- [Directions for this task]
The line with "(369, 695) = (710, 224): none", the line with "(710, 224) = (159, 280): turquoise", and all lines between them in the material below: return these exactly, and no others.
Entries shown START
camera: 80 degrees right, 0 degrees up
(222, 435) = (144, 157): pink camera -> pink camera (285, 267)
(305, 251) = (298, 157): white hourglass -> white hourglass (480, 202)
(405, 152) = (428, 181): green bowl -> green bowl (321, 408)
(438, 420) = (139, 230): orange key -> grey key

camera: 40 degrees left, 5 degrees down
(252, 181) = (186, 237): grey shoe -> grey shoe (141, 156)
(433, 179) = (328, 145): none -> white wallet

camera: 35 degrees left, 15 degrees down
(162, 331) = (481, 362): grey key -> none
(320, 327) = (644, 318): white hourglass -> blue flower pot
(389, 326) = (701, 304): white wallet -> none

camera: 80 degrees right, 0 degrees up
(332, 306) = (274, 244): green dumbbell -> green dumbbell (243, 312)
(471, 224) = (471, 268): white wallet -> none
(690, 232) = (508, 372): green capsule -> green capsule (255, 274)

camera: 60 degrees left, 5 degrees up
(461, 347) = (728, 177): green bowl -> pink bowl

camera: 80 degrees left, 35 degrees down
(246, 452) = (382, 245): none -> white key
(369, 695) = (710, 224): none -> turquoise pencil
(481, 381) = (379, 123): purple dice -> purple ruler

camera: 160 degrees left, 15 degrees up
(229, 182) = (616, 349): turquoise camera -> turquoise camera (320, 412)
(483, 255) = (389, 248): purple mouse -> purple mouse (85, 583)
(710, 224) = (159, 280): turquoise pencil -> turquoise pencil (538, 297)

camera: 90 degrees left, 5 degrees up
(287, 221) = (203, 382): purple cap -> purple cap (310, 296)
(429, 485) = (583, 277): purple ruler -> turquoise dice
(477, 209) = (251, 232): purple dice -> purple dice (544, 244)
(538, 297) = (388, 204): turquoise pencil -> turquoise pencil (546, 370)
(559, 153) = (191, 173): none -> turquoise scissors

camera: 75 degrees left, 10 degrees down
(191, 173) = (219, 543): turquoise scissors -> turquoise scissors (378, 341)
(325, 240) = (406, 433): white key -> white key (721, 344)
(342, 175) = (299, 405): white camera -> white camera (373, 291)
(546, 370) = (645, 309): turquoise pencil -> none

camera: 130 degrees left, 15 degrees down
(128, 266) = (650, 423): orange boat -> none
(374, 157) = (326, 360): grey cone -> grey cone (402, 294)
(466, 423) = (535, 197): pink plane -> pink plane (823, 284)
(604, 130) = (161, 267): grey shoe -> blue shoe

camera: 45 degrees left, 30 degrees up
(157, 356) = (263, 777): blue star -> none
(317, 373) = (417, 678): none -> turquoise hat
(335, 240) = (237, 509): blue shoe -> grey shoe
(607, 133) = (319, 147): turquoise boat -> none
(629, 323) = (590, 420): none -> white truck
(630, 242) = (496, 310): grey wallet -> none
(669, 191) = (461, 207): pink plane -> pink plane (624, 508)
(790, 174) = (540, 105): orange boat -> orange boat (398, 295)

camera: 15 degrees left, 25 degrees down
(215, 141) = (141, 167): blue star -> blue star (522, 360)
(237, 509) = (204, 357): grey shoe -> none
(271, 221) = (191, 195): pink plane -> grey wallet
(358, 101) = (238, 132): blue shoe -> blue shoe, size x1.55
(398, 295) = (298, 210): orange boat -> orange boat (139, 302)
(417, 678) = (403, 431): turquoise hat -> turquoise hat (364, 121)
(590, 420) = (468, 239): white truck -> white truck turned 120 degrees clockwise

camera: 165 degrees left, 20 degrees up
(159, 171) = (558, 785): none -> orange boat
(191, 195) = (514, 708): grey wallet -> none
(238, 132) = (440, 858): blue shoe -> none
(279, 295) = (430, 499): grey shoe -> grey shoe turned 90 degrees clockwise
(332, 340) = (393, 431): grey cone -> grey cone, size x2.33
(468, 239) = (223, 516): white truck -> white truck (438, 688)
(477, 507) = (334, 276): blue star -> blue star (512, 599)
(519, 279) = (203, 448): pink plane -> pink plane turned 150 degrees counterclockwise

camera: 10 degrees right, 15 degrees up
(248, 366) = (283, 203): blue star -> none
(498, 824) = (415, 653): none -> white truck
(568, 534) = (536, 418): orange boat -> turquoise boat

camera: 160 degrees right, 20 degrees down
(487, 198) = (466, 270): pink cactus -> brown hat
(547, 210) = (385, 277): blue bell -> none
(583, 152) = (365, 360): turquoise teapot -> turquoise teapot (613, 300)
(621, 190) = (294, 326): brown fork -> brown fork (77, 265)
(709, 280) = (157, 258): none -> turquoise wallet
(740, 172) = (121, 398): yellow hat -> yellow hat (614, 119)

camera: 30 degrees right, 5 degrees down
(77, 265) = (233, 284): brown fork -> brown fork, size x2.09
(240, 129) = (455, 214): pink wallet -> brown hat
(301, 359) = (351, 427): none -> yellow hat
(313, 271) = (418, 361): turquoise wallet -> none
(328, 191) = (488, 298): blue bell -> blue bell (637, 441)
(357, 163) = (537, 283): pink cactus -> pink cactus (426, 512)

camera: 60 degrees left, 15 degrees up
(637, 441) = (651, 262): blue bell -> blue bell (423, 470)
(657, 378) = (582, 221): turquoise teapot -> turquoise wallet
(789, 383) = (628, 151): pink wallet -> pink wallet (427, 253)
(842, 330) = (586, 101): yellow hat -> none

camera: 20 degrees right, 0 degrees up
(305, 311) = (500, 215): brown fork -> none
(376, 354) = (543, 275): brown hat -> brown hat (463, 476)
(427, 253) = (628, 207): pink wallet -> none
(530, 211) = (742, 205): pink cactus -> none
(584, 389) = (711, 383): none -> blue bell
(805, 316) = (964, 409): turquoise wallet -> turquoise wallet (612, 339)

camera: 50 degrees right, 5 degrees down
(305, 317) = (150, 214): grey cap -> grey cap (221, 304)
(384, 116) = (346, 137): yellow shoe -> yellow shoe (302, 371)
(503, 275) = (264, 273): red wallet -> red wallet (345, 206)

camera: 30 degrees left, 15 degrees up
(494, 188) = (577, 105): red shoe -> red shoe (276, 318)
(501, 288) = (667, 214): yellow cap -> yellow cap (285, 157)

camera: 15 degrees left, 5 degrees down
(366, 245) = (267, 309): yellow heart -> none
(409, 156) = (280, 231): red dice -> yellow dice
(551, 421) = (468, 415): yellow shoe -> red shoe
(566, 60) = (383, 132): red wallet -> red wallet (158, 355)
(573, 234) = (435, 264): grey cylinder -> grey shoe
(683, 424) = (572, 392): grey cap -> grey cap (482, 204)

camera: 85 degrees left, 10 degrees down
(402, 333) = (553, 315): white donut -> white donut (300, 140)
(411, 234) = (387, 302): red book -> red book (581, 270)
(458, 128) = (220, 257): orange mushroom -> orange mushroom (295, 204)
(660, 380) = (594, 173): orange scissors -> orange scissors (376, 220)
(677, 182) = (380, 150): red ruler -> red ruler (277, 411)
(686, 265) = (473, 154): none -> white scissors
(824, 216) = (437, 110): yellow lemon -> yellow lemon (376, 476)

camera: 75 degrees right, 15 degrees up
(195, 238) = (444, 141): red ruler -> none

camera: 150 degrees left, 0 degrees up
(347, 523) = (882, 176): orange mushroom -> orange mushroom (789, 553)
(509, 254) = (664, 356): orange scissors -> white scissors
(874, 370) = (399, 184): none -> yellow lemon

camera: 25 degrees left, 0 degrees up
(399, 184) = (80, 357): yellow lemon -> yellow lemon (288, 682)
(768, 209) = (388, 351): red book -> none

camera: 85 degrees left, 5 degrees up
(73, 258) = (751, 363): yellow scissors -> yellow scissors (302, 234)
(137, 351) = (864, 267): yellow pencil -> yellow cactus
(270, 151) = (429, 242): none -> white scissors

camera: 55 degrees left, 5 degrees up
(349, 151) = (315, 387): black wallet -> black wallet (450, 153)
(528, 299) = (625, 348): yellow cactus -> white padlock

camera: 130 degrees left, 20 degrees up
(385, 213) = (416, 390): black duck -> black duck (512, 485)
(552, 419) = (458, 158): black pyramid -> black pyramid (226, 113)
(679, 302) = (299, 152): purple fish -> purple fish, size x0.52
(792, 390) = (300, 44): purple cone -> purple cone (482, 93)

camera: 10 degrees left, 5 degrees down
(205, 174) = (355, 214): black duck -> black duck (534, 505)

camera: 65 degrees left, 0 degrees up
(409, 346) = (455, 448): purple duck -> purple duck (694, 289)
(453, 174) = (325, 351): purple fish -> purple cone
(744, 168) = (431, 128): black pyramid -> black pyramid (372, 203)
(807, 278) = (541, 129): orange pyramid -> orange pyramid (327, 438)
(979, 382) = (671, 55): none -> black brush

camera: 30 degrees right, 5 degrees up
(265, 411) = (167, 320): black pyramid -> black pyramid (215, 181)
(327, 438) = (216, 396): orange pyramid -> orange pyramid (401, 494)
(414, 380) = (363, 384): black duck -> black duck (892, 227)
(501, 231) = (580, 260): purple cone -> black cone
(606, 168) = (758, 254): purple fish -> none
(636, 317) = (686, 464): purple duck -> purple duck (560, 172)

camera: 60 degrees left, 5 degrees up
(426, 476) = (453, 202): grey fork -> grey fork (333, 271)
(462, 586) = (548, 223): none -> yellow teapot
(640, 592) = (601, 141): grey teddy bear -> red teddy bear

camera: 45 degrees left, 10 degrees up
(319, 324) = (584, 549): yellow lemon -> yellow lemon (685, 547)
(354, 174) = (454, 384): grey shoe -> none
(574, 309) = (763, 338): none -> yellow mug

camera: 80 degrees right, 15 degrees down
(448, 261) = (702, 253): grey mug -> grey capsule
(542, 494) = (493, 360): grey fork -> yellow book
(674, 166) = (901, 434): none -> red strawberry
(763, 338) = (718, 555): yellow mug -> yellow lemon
Entries shown END
- [Solution to this task]
(369, 695) = (710, 224): none -> turquoise pencil
(481, 381) = (379, 123): purple dice -> purple ruler

camera: 160 degrees left, 15 degrees up
(229, 182) = (616, 349): turquoise camera -> turquoise camera (320, 412)
(483, 255) = (389, 248): purple mouse -> purple mouse (85, 583)
(710, 224) = (159, 280): turquoise pencil -> turquoise pencil (538, 297)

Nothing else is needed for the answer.